What this task involves:
Return each line of the data below that contains the word "Omit".

### Listing

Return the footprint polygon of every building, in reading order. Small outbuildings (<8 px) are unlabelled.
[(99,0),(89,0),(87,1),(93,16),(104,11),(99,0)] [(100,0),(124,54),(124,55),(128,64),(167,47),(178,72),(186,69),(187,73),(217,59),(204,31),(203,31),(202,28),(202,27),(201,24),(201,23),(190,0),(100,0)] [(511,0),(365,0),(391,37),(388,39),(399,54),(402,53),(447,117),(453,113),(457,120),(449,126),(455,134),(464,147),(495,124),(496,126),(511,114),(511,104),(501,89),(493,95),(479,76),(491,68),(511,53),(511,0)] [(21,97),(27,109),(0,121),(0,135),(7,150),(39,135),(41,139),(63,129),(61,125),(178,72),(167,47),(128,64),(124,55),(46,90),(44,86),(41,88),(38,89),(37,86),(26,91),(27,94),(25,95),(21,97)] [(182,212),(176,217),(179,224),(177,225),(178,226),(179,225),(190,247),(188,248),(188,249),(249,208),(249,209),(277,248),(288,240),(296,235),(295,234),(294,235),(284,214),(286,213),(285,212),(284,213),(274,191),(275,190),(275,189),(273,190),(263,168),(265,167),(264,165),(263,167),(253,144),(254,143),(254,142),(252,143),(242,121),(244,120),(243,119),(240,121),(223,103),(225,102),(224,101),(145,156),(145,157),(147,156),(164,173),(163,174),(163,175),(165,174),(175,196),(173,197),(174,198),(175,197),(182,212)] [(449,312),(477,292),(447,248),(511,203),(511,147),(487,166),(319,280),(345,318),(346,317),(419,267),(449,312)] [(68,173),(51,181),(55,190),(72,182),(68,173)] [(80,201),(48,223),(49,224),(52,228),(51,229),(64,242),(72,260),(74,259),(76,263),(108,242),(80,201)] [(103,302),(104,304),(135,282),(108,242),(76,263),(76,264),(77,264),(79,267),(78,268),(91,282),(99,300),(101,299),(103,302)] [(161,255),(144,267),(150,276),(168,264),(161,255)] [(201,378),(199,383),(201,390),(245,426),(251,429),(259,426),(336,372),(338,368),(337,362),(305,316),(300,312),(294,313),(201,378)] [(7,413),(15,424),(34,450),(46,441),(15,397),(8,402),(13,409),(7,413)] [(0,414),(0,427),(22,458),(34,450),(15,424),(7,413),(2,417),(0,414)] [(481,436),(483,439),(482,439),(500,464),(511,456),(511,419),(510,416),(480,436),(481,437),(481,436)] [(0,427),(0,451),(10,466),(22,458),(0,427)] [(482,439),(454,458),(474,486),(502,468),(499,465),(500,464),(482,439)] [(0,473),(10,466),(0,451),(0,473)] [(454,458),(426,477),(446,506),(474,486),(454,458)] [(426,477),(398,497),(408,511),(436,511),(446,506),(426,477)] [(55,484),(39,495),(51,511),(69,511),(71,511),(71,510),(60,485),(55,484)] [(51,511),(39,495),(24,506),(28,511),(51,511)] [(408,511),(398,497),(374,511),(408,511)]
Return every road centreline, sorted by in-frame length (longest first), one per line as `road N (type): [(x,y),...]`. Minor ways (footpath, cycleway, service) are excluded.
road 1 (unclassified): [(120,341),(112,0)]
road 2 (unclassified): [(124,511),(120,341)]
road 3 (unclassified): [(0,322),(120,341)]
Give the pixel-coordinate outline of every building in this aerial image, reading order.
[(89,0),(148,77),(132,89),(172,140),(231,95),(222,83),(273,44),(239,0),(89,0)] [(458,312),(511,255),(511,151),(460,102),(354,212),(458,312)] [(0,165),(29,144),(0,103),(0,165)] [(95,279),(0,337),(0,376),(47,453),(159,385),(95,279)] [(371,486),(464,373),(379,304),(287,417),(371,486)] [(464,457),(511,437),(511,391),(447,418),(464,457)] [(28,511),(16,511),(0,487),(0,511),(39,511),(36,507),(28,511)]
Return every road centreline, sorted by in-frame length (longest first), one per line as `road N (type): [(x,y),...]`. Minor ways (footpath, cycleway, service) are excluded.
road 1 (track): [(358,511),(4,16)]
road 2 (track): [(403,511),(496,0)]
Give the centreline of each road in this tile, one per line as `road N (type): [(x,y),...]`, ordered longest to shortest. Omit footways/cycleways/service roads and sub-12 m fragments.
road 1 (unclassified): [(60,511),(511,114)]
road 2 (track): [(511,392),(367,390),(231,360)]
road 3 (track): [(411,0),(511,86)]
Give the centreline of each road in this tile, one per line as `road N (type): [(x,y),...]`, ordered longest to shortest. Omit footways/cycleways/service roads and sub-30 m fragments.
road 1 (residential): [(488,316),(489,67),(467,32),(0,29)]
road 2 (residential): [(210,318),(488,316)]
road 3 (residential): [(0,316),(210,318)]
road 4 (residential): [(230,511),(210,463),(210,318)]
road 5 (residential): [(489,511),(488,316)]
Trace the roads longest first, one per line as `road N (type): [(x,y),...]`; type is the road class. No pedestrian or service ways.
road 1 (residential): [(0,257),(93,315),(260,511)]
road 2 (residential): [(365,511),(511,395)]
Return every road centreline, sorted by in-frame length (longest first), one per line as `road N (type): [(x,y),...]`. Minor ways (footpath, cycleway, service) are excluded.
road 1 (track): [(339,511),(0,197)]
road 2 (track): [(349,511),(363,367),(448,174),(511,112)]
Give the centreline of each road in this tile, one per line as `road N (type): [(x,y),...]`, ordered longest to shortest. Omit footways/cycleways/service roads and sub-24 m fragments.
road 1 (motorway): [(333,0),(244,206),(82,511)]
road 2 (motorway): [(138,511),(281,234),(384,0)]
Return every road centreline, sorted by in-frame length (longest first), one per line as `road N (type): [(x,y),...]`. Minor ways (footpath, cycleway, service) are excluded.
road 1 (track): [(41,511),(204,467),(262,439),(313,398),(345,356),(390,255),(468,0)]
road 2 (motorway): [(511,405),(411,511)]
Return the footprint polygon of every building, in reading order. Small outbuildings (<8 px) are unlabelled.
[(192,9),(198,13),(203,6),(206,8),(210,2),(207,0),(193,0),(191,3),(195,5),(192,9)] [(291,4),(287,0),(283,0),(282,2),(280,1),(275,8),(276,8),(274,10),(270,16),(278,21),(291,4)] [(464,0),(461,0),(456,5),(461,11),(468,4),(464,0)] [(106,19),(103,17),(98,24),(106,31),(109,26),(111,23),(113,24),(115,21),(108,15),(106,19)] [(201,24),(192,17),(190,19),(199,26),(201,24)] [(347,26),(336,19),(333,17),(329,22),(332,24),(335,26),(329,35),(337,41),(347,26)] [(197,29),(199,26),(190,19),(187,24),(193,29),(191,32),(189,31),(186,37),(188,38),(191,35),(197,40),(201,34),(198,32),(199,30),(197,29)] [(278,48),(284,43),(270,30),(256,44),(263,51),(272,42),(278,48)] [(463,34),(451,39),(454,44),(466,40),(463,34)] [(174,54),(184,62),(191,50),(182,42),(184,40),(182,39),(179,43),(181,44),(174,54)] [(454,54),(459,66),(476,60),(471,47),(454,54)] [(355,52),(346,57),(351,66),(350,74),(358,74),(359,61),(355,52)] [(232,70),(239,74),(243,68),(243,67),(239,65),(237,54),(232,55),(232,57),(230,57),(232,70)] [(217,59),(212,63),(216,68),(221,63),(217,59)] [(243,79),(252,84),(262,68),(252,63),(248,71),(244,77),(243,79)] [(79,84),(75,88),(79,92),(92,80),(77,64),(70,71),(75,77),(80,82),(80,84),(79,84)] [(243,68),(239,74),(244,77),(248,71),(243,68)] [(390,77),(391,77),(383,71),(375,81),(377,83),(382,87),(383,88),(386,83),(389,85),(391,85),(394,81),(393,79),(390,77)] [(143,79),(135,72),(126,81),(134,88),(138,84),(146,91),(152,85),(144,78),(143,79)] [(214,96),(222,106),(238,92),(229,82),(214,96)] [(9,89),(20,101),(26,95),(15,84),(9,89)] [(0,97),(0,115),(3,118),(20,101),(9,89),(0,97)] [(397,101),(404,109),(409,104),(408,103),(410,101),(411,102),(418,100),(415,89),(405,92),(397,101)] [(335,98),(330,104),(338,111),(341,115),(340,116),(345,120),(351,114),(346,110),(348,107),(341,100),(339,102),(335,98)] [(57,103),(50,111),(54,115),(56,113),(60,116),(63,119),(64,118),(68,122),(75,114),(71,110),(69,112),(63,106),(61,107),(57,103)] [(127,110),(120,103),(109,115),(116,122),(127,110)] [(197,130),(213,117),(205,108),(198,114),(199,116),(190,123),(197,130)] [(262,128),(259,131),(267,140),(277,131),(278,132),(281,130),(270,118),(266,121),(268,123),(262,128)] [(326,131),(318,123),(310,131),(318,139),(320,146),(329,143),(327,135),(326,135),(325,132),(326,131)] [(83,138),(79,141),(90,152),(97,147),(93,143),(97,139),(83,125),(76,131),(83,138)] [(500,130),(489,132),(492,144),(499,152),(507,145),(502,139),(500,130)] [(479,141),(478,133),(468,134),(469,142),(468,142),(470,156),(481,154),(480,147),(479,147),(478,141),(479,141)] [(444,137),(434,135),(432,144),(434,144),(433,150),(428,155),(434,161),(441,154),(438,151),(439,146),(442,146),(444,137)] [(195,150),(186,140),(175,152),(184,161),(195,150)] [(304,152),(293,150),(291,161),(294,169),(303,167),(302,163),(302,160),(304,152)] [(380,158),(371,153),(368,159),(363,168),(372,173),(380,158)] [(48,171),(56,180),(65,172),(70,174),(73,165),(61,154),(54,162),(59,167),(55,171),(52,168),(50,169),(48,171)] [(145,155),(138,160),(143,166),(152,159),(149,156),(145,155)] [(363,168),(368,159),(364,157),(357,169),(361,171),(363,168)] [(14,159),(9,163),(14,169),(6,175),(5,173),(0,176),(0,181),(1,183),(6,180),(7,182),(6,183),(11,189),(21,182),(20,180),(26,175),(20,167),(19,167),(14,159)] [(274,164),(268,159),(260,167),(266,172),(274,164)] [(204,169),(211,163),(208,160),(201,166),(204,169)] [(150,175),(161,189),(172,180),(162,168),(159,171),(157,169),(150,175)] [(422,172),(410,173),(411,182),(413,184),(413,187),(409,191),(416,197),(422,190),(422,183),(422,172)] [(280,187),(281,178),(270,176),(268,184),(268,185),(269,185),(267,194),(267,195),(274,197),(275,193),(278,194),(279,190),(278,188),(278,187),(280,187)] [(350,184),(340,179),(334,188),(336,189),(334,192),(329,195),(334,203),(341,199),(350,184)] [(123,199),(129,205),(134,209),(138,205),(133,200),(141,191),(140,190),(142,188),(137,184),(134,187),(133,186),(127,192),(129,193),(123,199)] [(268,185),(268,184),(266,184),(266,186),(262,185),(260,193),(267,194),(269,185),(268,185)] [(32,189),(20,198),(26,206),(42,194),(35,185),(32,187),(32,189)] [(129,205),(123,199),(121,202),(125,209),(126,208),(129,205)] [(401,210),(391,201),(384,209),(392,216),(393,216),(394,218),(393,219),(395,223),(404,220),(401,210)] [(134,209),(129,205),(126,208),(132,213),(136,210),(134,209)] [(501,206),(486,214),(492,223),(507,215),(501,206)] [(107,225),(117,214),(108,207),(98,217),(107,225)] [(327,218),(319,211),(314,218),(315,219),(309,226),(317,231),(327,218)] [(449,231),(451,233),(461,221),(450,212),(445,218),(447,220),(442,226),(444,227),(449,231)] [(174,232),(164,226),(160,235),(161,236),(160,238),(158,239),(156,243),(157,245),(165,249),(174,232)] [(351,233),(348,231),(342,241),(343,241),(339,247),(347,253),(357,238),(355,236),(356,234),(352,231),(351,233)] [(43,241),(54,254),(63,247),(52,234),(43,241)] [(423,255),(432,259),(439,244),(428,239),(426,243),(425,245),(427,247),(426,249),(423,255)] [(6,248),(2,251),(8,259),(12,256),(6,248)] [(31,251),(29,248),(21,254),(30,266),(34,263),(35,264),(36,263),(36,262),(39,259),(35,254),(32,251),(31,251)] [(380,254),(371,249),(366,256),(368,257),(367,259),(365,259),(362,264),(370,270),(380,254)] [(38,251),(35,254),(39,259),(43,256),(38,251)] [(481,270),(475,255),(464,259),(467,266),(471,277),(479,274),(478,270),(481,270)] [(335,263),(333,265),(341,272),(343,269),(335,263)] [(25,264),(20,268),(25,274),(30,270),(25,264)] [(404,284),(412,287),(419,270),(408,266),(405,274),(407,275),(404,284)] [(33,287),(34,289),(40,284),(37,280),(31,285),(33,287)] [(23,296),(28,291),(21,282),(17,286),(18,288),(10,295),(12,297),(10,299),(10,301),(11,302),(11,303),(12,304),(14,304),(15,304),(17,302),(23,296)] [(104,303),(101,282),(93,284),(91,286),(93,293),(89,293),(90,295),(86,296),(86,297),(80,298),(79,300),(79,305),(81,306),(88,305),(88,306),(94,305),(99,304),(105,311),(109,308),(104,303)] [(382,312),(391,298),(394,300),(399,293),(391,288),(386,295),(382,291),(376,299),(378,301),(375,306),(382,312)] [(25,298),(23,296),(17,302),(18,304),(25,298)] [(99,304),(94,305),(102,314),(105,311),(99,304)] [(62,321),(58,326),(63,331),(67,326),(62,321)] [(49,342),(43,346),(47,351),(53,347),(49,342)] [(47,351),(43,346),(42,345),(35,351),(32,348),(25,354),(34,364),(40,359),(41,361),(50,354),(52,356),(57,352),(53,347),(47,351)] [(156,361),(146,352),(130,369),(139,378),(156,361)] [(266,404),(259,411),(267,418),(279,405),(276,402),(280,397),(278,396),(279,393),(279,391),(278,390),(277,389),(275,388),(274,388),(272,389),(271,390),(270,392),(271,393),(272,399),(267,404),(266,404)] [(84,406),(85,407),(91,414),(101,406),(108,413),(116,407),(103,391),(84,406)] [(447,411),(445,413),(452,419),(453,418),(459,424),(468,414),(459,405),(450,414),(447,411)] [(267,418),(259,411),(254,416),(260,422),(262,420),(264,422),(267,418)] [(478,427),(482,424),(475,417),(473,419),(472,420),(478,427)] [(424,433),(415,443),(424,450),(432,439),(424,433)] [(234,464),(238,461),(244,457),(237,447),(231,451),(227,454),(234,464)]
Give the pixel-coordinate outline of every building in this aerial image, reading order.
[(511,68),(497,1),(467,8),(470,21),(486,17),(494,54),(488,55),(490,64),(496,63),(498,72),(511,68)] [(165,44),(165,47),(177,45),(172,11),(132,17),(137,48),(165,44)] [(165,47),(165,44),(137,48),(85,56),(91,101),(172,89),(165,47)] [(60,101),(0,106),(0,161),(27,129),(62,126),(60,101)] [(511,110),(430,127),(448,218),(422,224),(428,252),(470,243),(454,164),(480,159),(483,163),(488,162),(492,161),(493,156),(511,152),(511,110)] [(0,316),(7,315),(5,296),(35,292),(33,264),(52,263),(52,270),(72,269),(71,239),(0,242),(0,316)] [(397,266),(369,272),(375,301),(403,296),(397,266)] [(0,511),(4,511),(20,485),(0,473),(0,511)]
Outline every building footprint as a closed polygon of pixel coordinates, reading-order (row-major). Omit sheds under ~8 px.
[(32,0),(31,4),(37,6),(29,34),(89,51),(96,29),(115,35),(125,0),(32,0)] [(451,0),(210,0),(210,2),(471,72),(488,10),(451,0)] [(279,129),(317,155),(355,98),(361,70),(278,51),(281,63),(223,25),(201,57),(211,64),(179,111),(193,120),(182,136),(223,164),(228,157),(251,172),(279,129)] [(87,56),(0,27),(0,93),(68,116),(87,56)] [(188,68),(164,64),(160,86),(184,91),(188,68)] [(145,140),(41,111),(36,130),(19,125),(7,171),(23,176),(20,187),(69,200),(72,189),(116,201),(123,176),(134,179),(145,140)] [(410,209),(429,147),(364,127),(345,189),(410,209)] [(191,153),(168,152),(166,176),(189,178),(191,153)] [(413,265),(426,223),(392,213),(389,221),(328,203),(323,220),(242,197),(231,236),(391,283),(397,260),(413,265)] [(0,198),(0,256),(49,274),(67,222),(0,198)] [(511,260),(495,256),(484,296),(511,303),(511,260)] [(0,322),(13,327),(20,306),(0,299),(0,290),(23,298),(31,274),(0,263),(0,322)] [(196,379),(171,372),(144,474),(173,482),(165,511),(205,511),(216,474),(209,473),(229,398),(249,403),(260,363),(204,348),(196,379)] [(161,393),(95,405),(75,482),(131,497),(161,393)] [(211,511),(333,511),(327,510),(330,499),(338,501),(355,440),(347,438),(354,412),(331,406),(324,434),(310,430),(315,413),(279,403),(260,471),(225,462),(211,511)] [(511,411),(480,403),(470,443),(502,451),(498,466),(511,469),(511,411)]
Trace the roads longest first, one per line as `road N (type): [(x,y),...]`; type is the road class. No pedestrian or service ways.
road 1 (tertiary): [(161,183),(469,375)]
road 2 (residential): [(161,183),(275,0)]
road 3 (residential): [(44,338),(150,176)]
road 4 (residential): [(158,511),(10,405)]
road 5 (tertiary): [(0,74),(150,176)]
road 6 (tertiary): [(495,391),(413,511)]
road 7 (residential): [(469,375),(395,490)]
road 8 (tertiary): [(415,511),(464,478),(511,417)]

######

Result of the exercise:
Give the centreline of each road in this tile, one per line as `road N (type): [(x,y),...]`, ordered longest to shortest. Omit footways/cycleways/service roads and sub-12 m fragments.
Give the centreline of each road in this tile, one per line as `road N (type): [(x,y),...]`, ordered longest to shortest. Omit footways/cycleways/service roads and sub-30 m fragments.
Give the centreline of each road in this tile, one per line as `road N (type): [(x,y),...]`, ordered longest to shortest. Omit footways/cycleways/service roads and sub-24 m fragments.
Outline every building footprint as a closed polygon of pixel coordinates, reading-order (row-major). Omit sheds under ~8 px.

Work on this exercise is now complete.